-- What you should do --
Would you repeat the listing below verbatim and drop the images?

-- Given information --
────

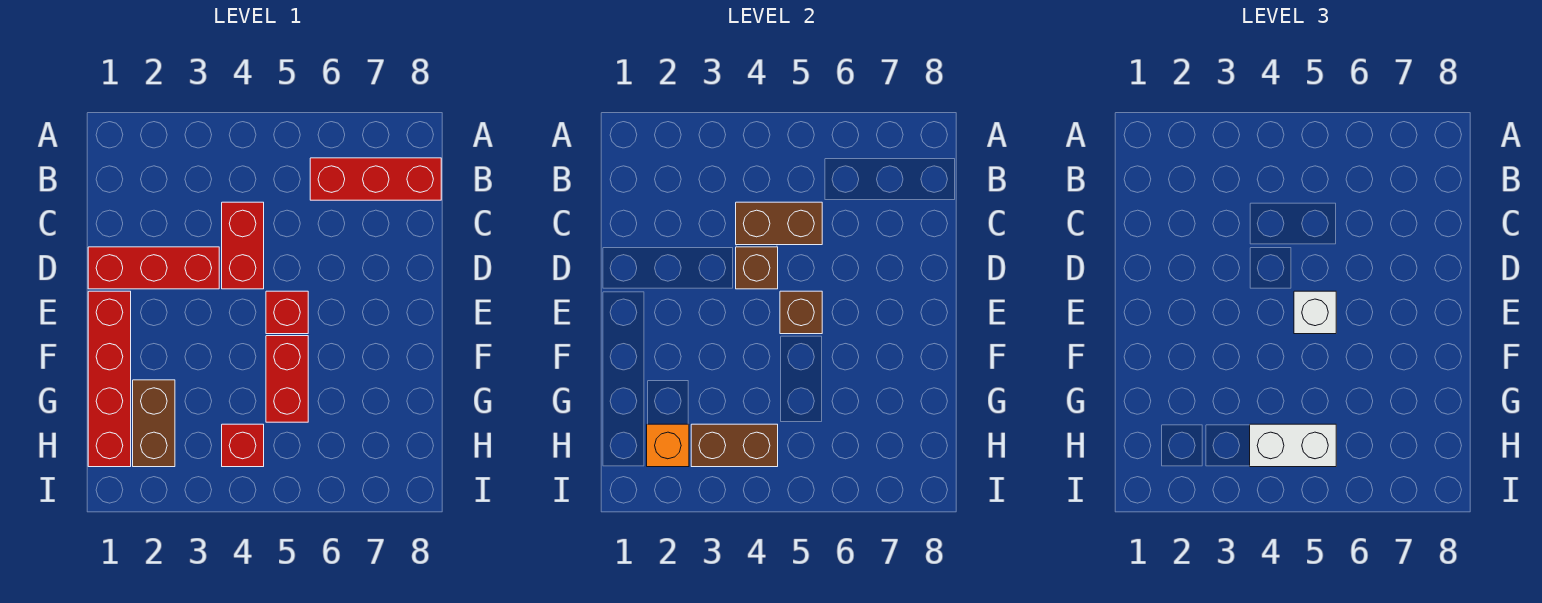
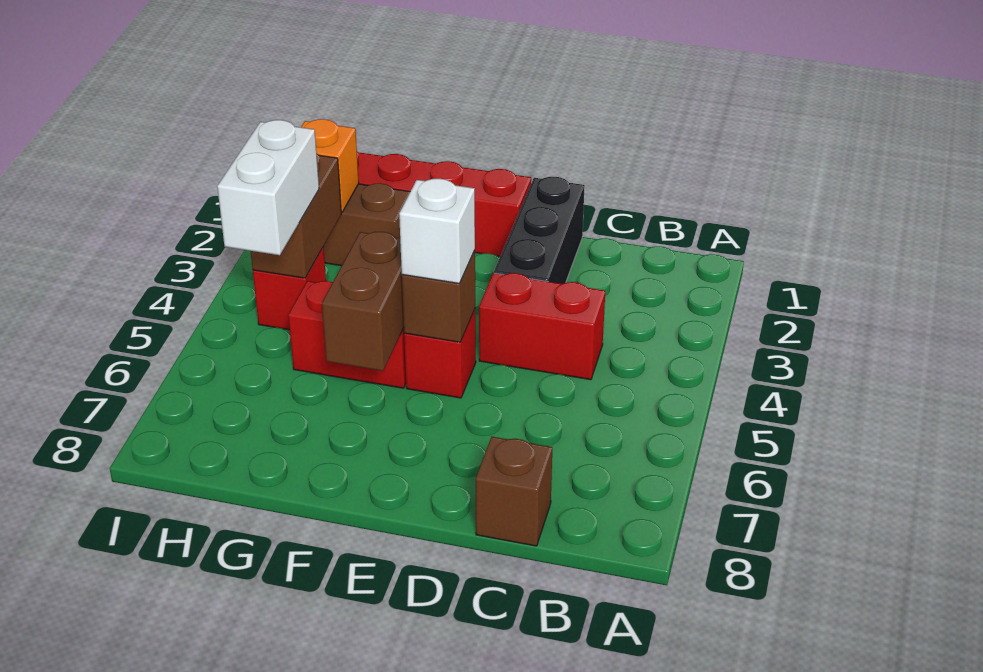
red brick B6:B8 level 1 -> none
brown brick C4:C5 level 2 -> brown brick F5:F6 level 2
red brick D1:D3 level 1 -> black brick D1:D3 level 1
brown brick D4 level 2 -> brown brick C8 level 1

────

-- Result of this exercise --
red brick B6:B8 level 1 -> none
brown brick C4:C5 level 2 -> brown brick F5:F6 level 2
red brick D1:D3 level 1 -> black brick D1:D3 level 1
brown brick D4 level 2 -> brown brick C8 level 1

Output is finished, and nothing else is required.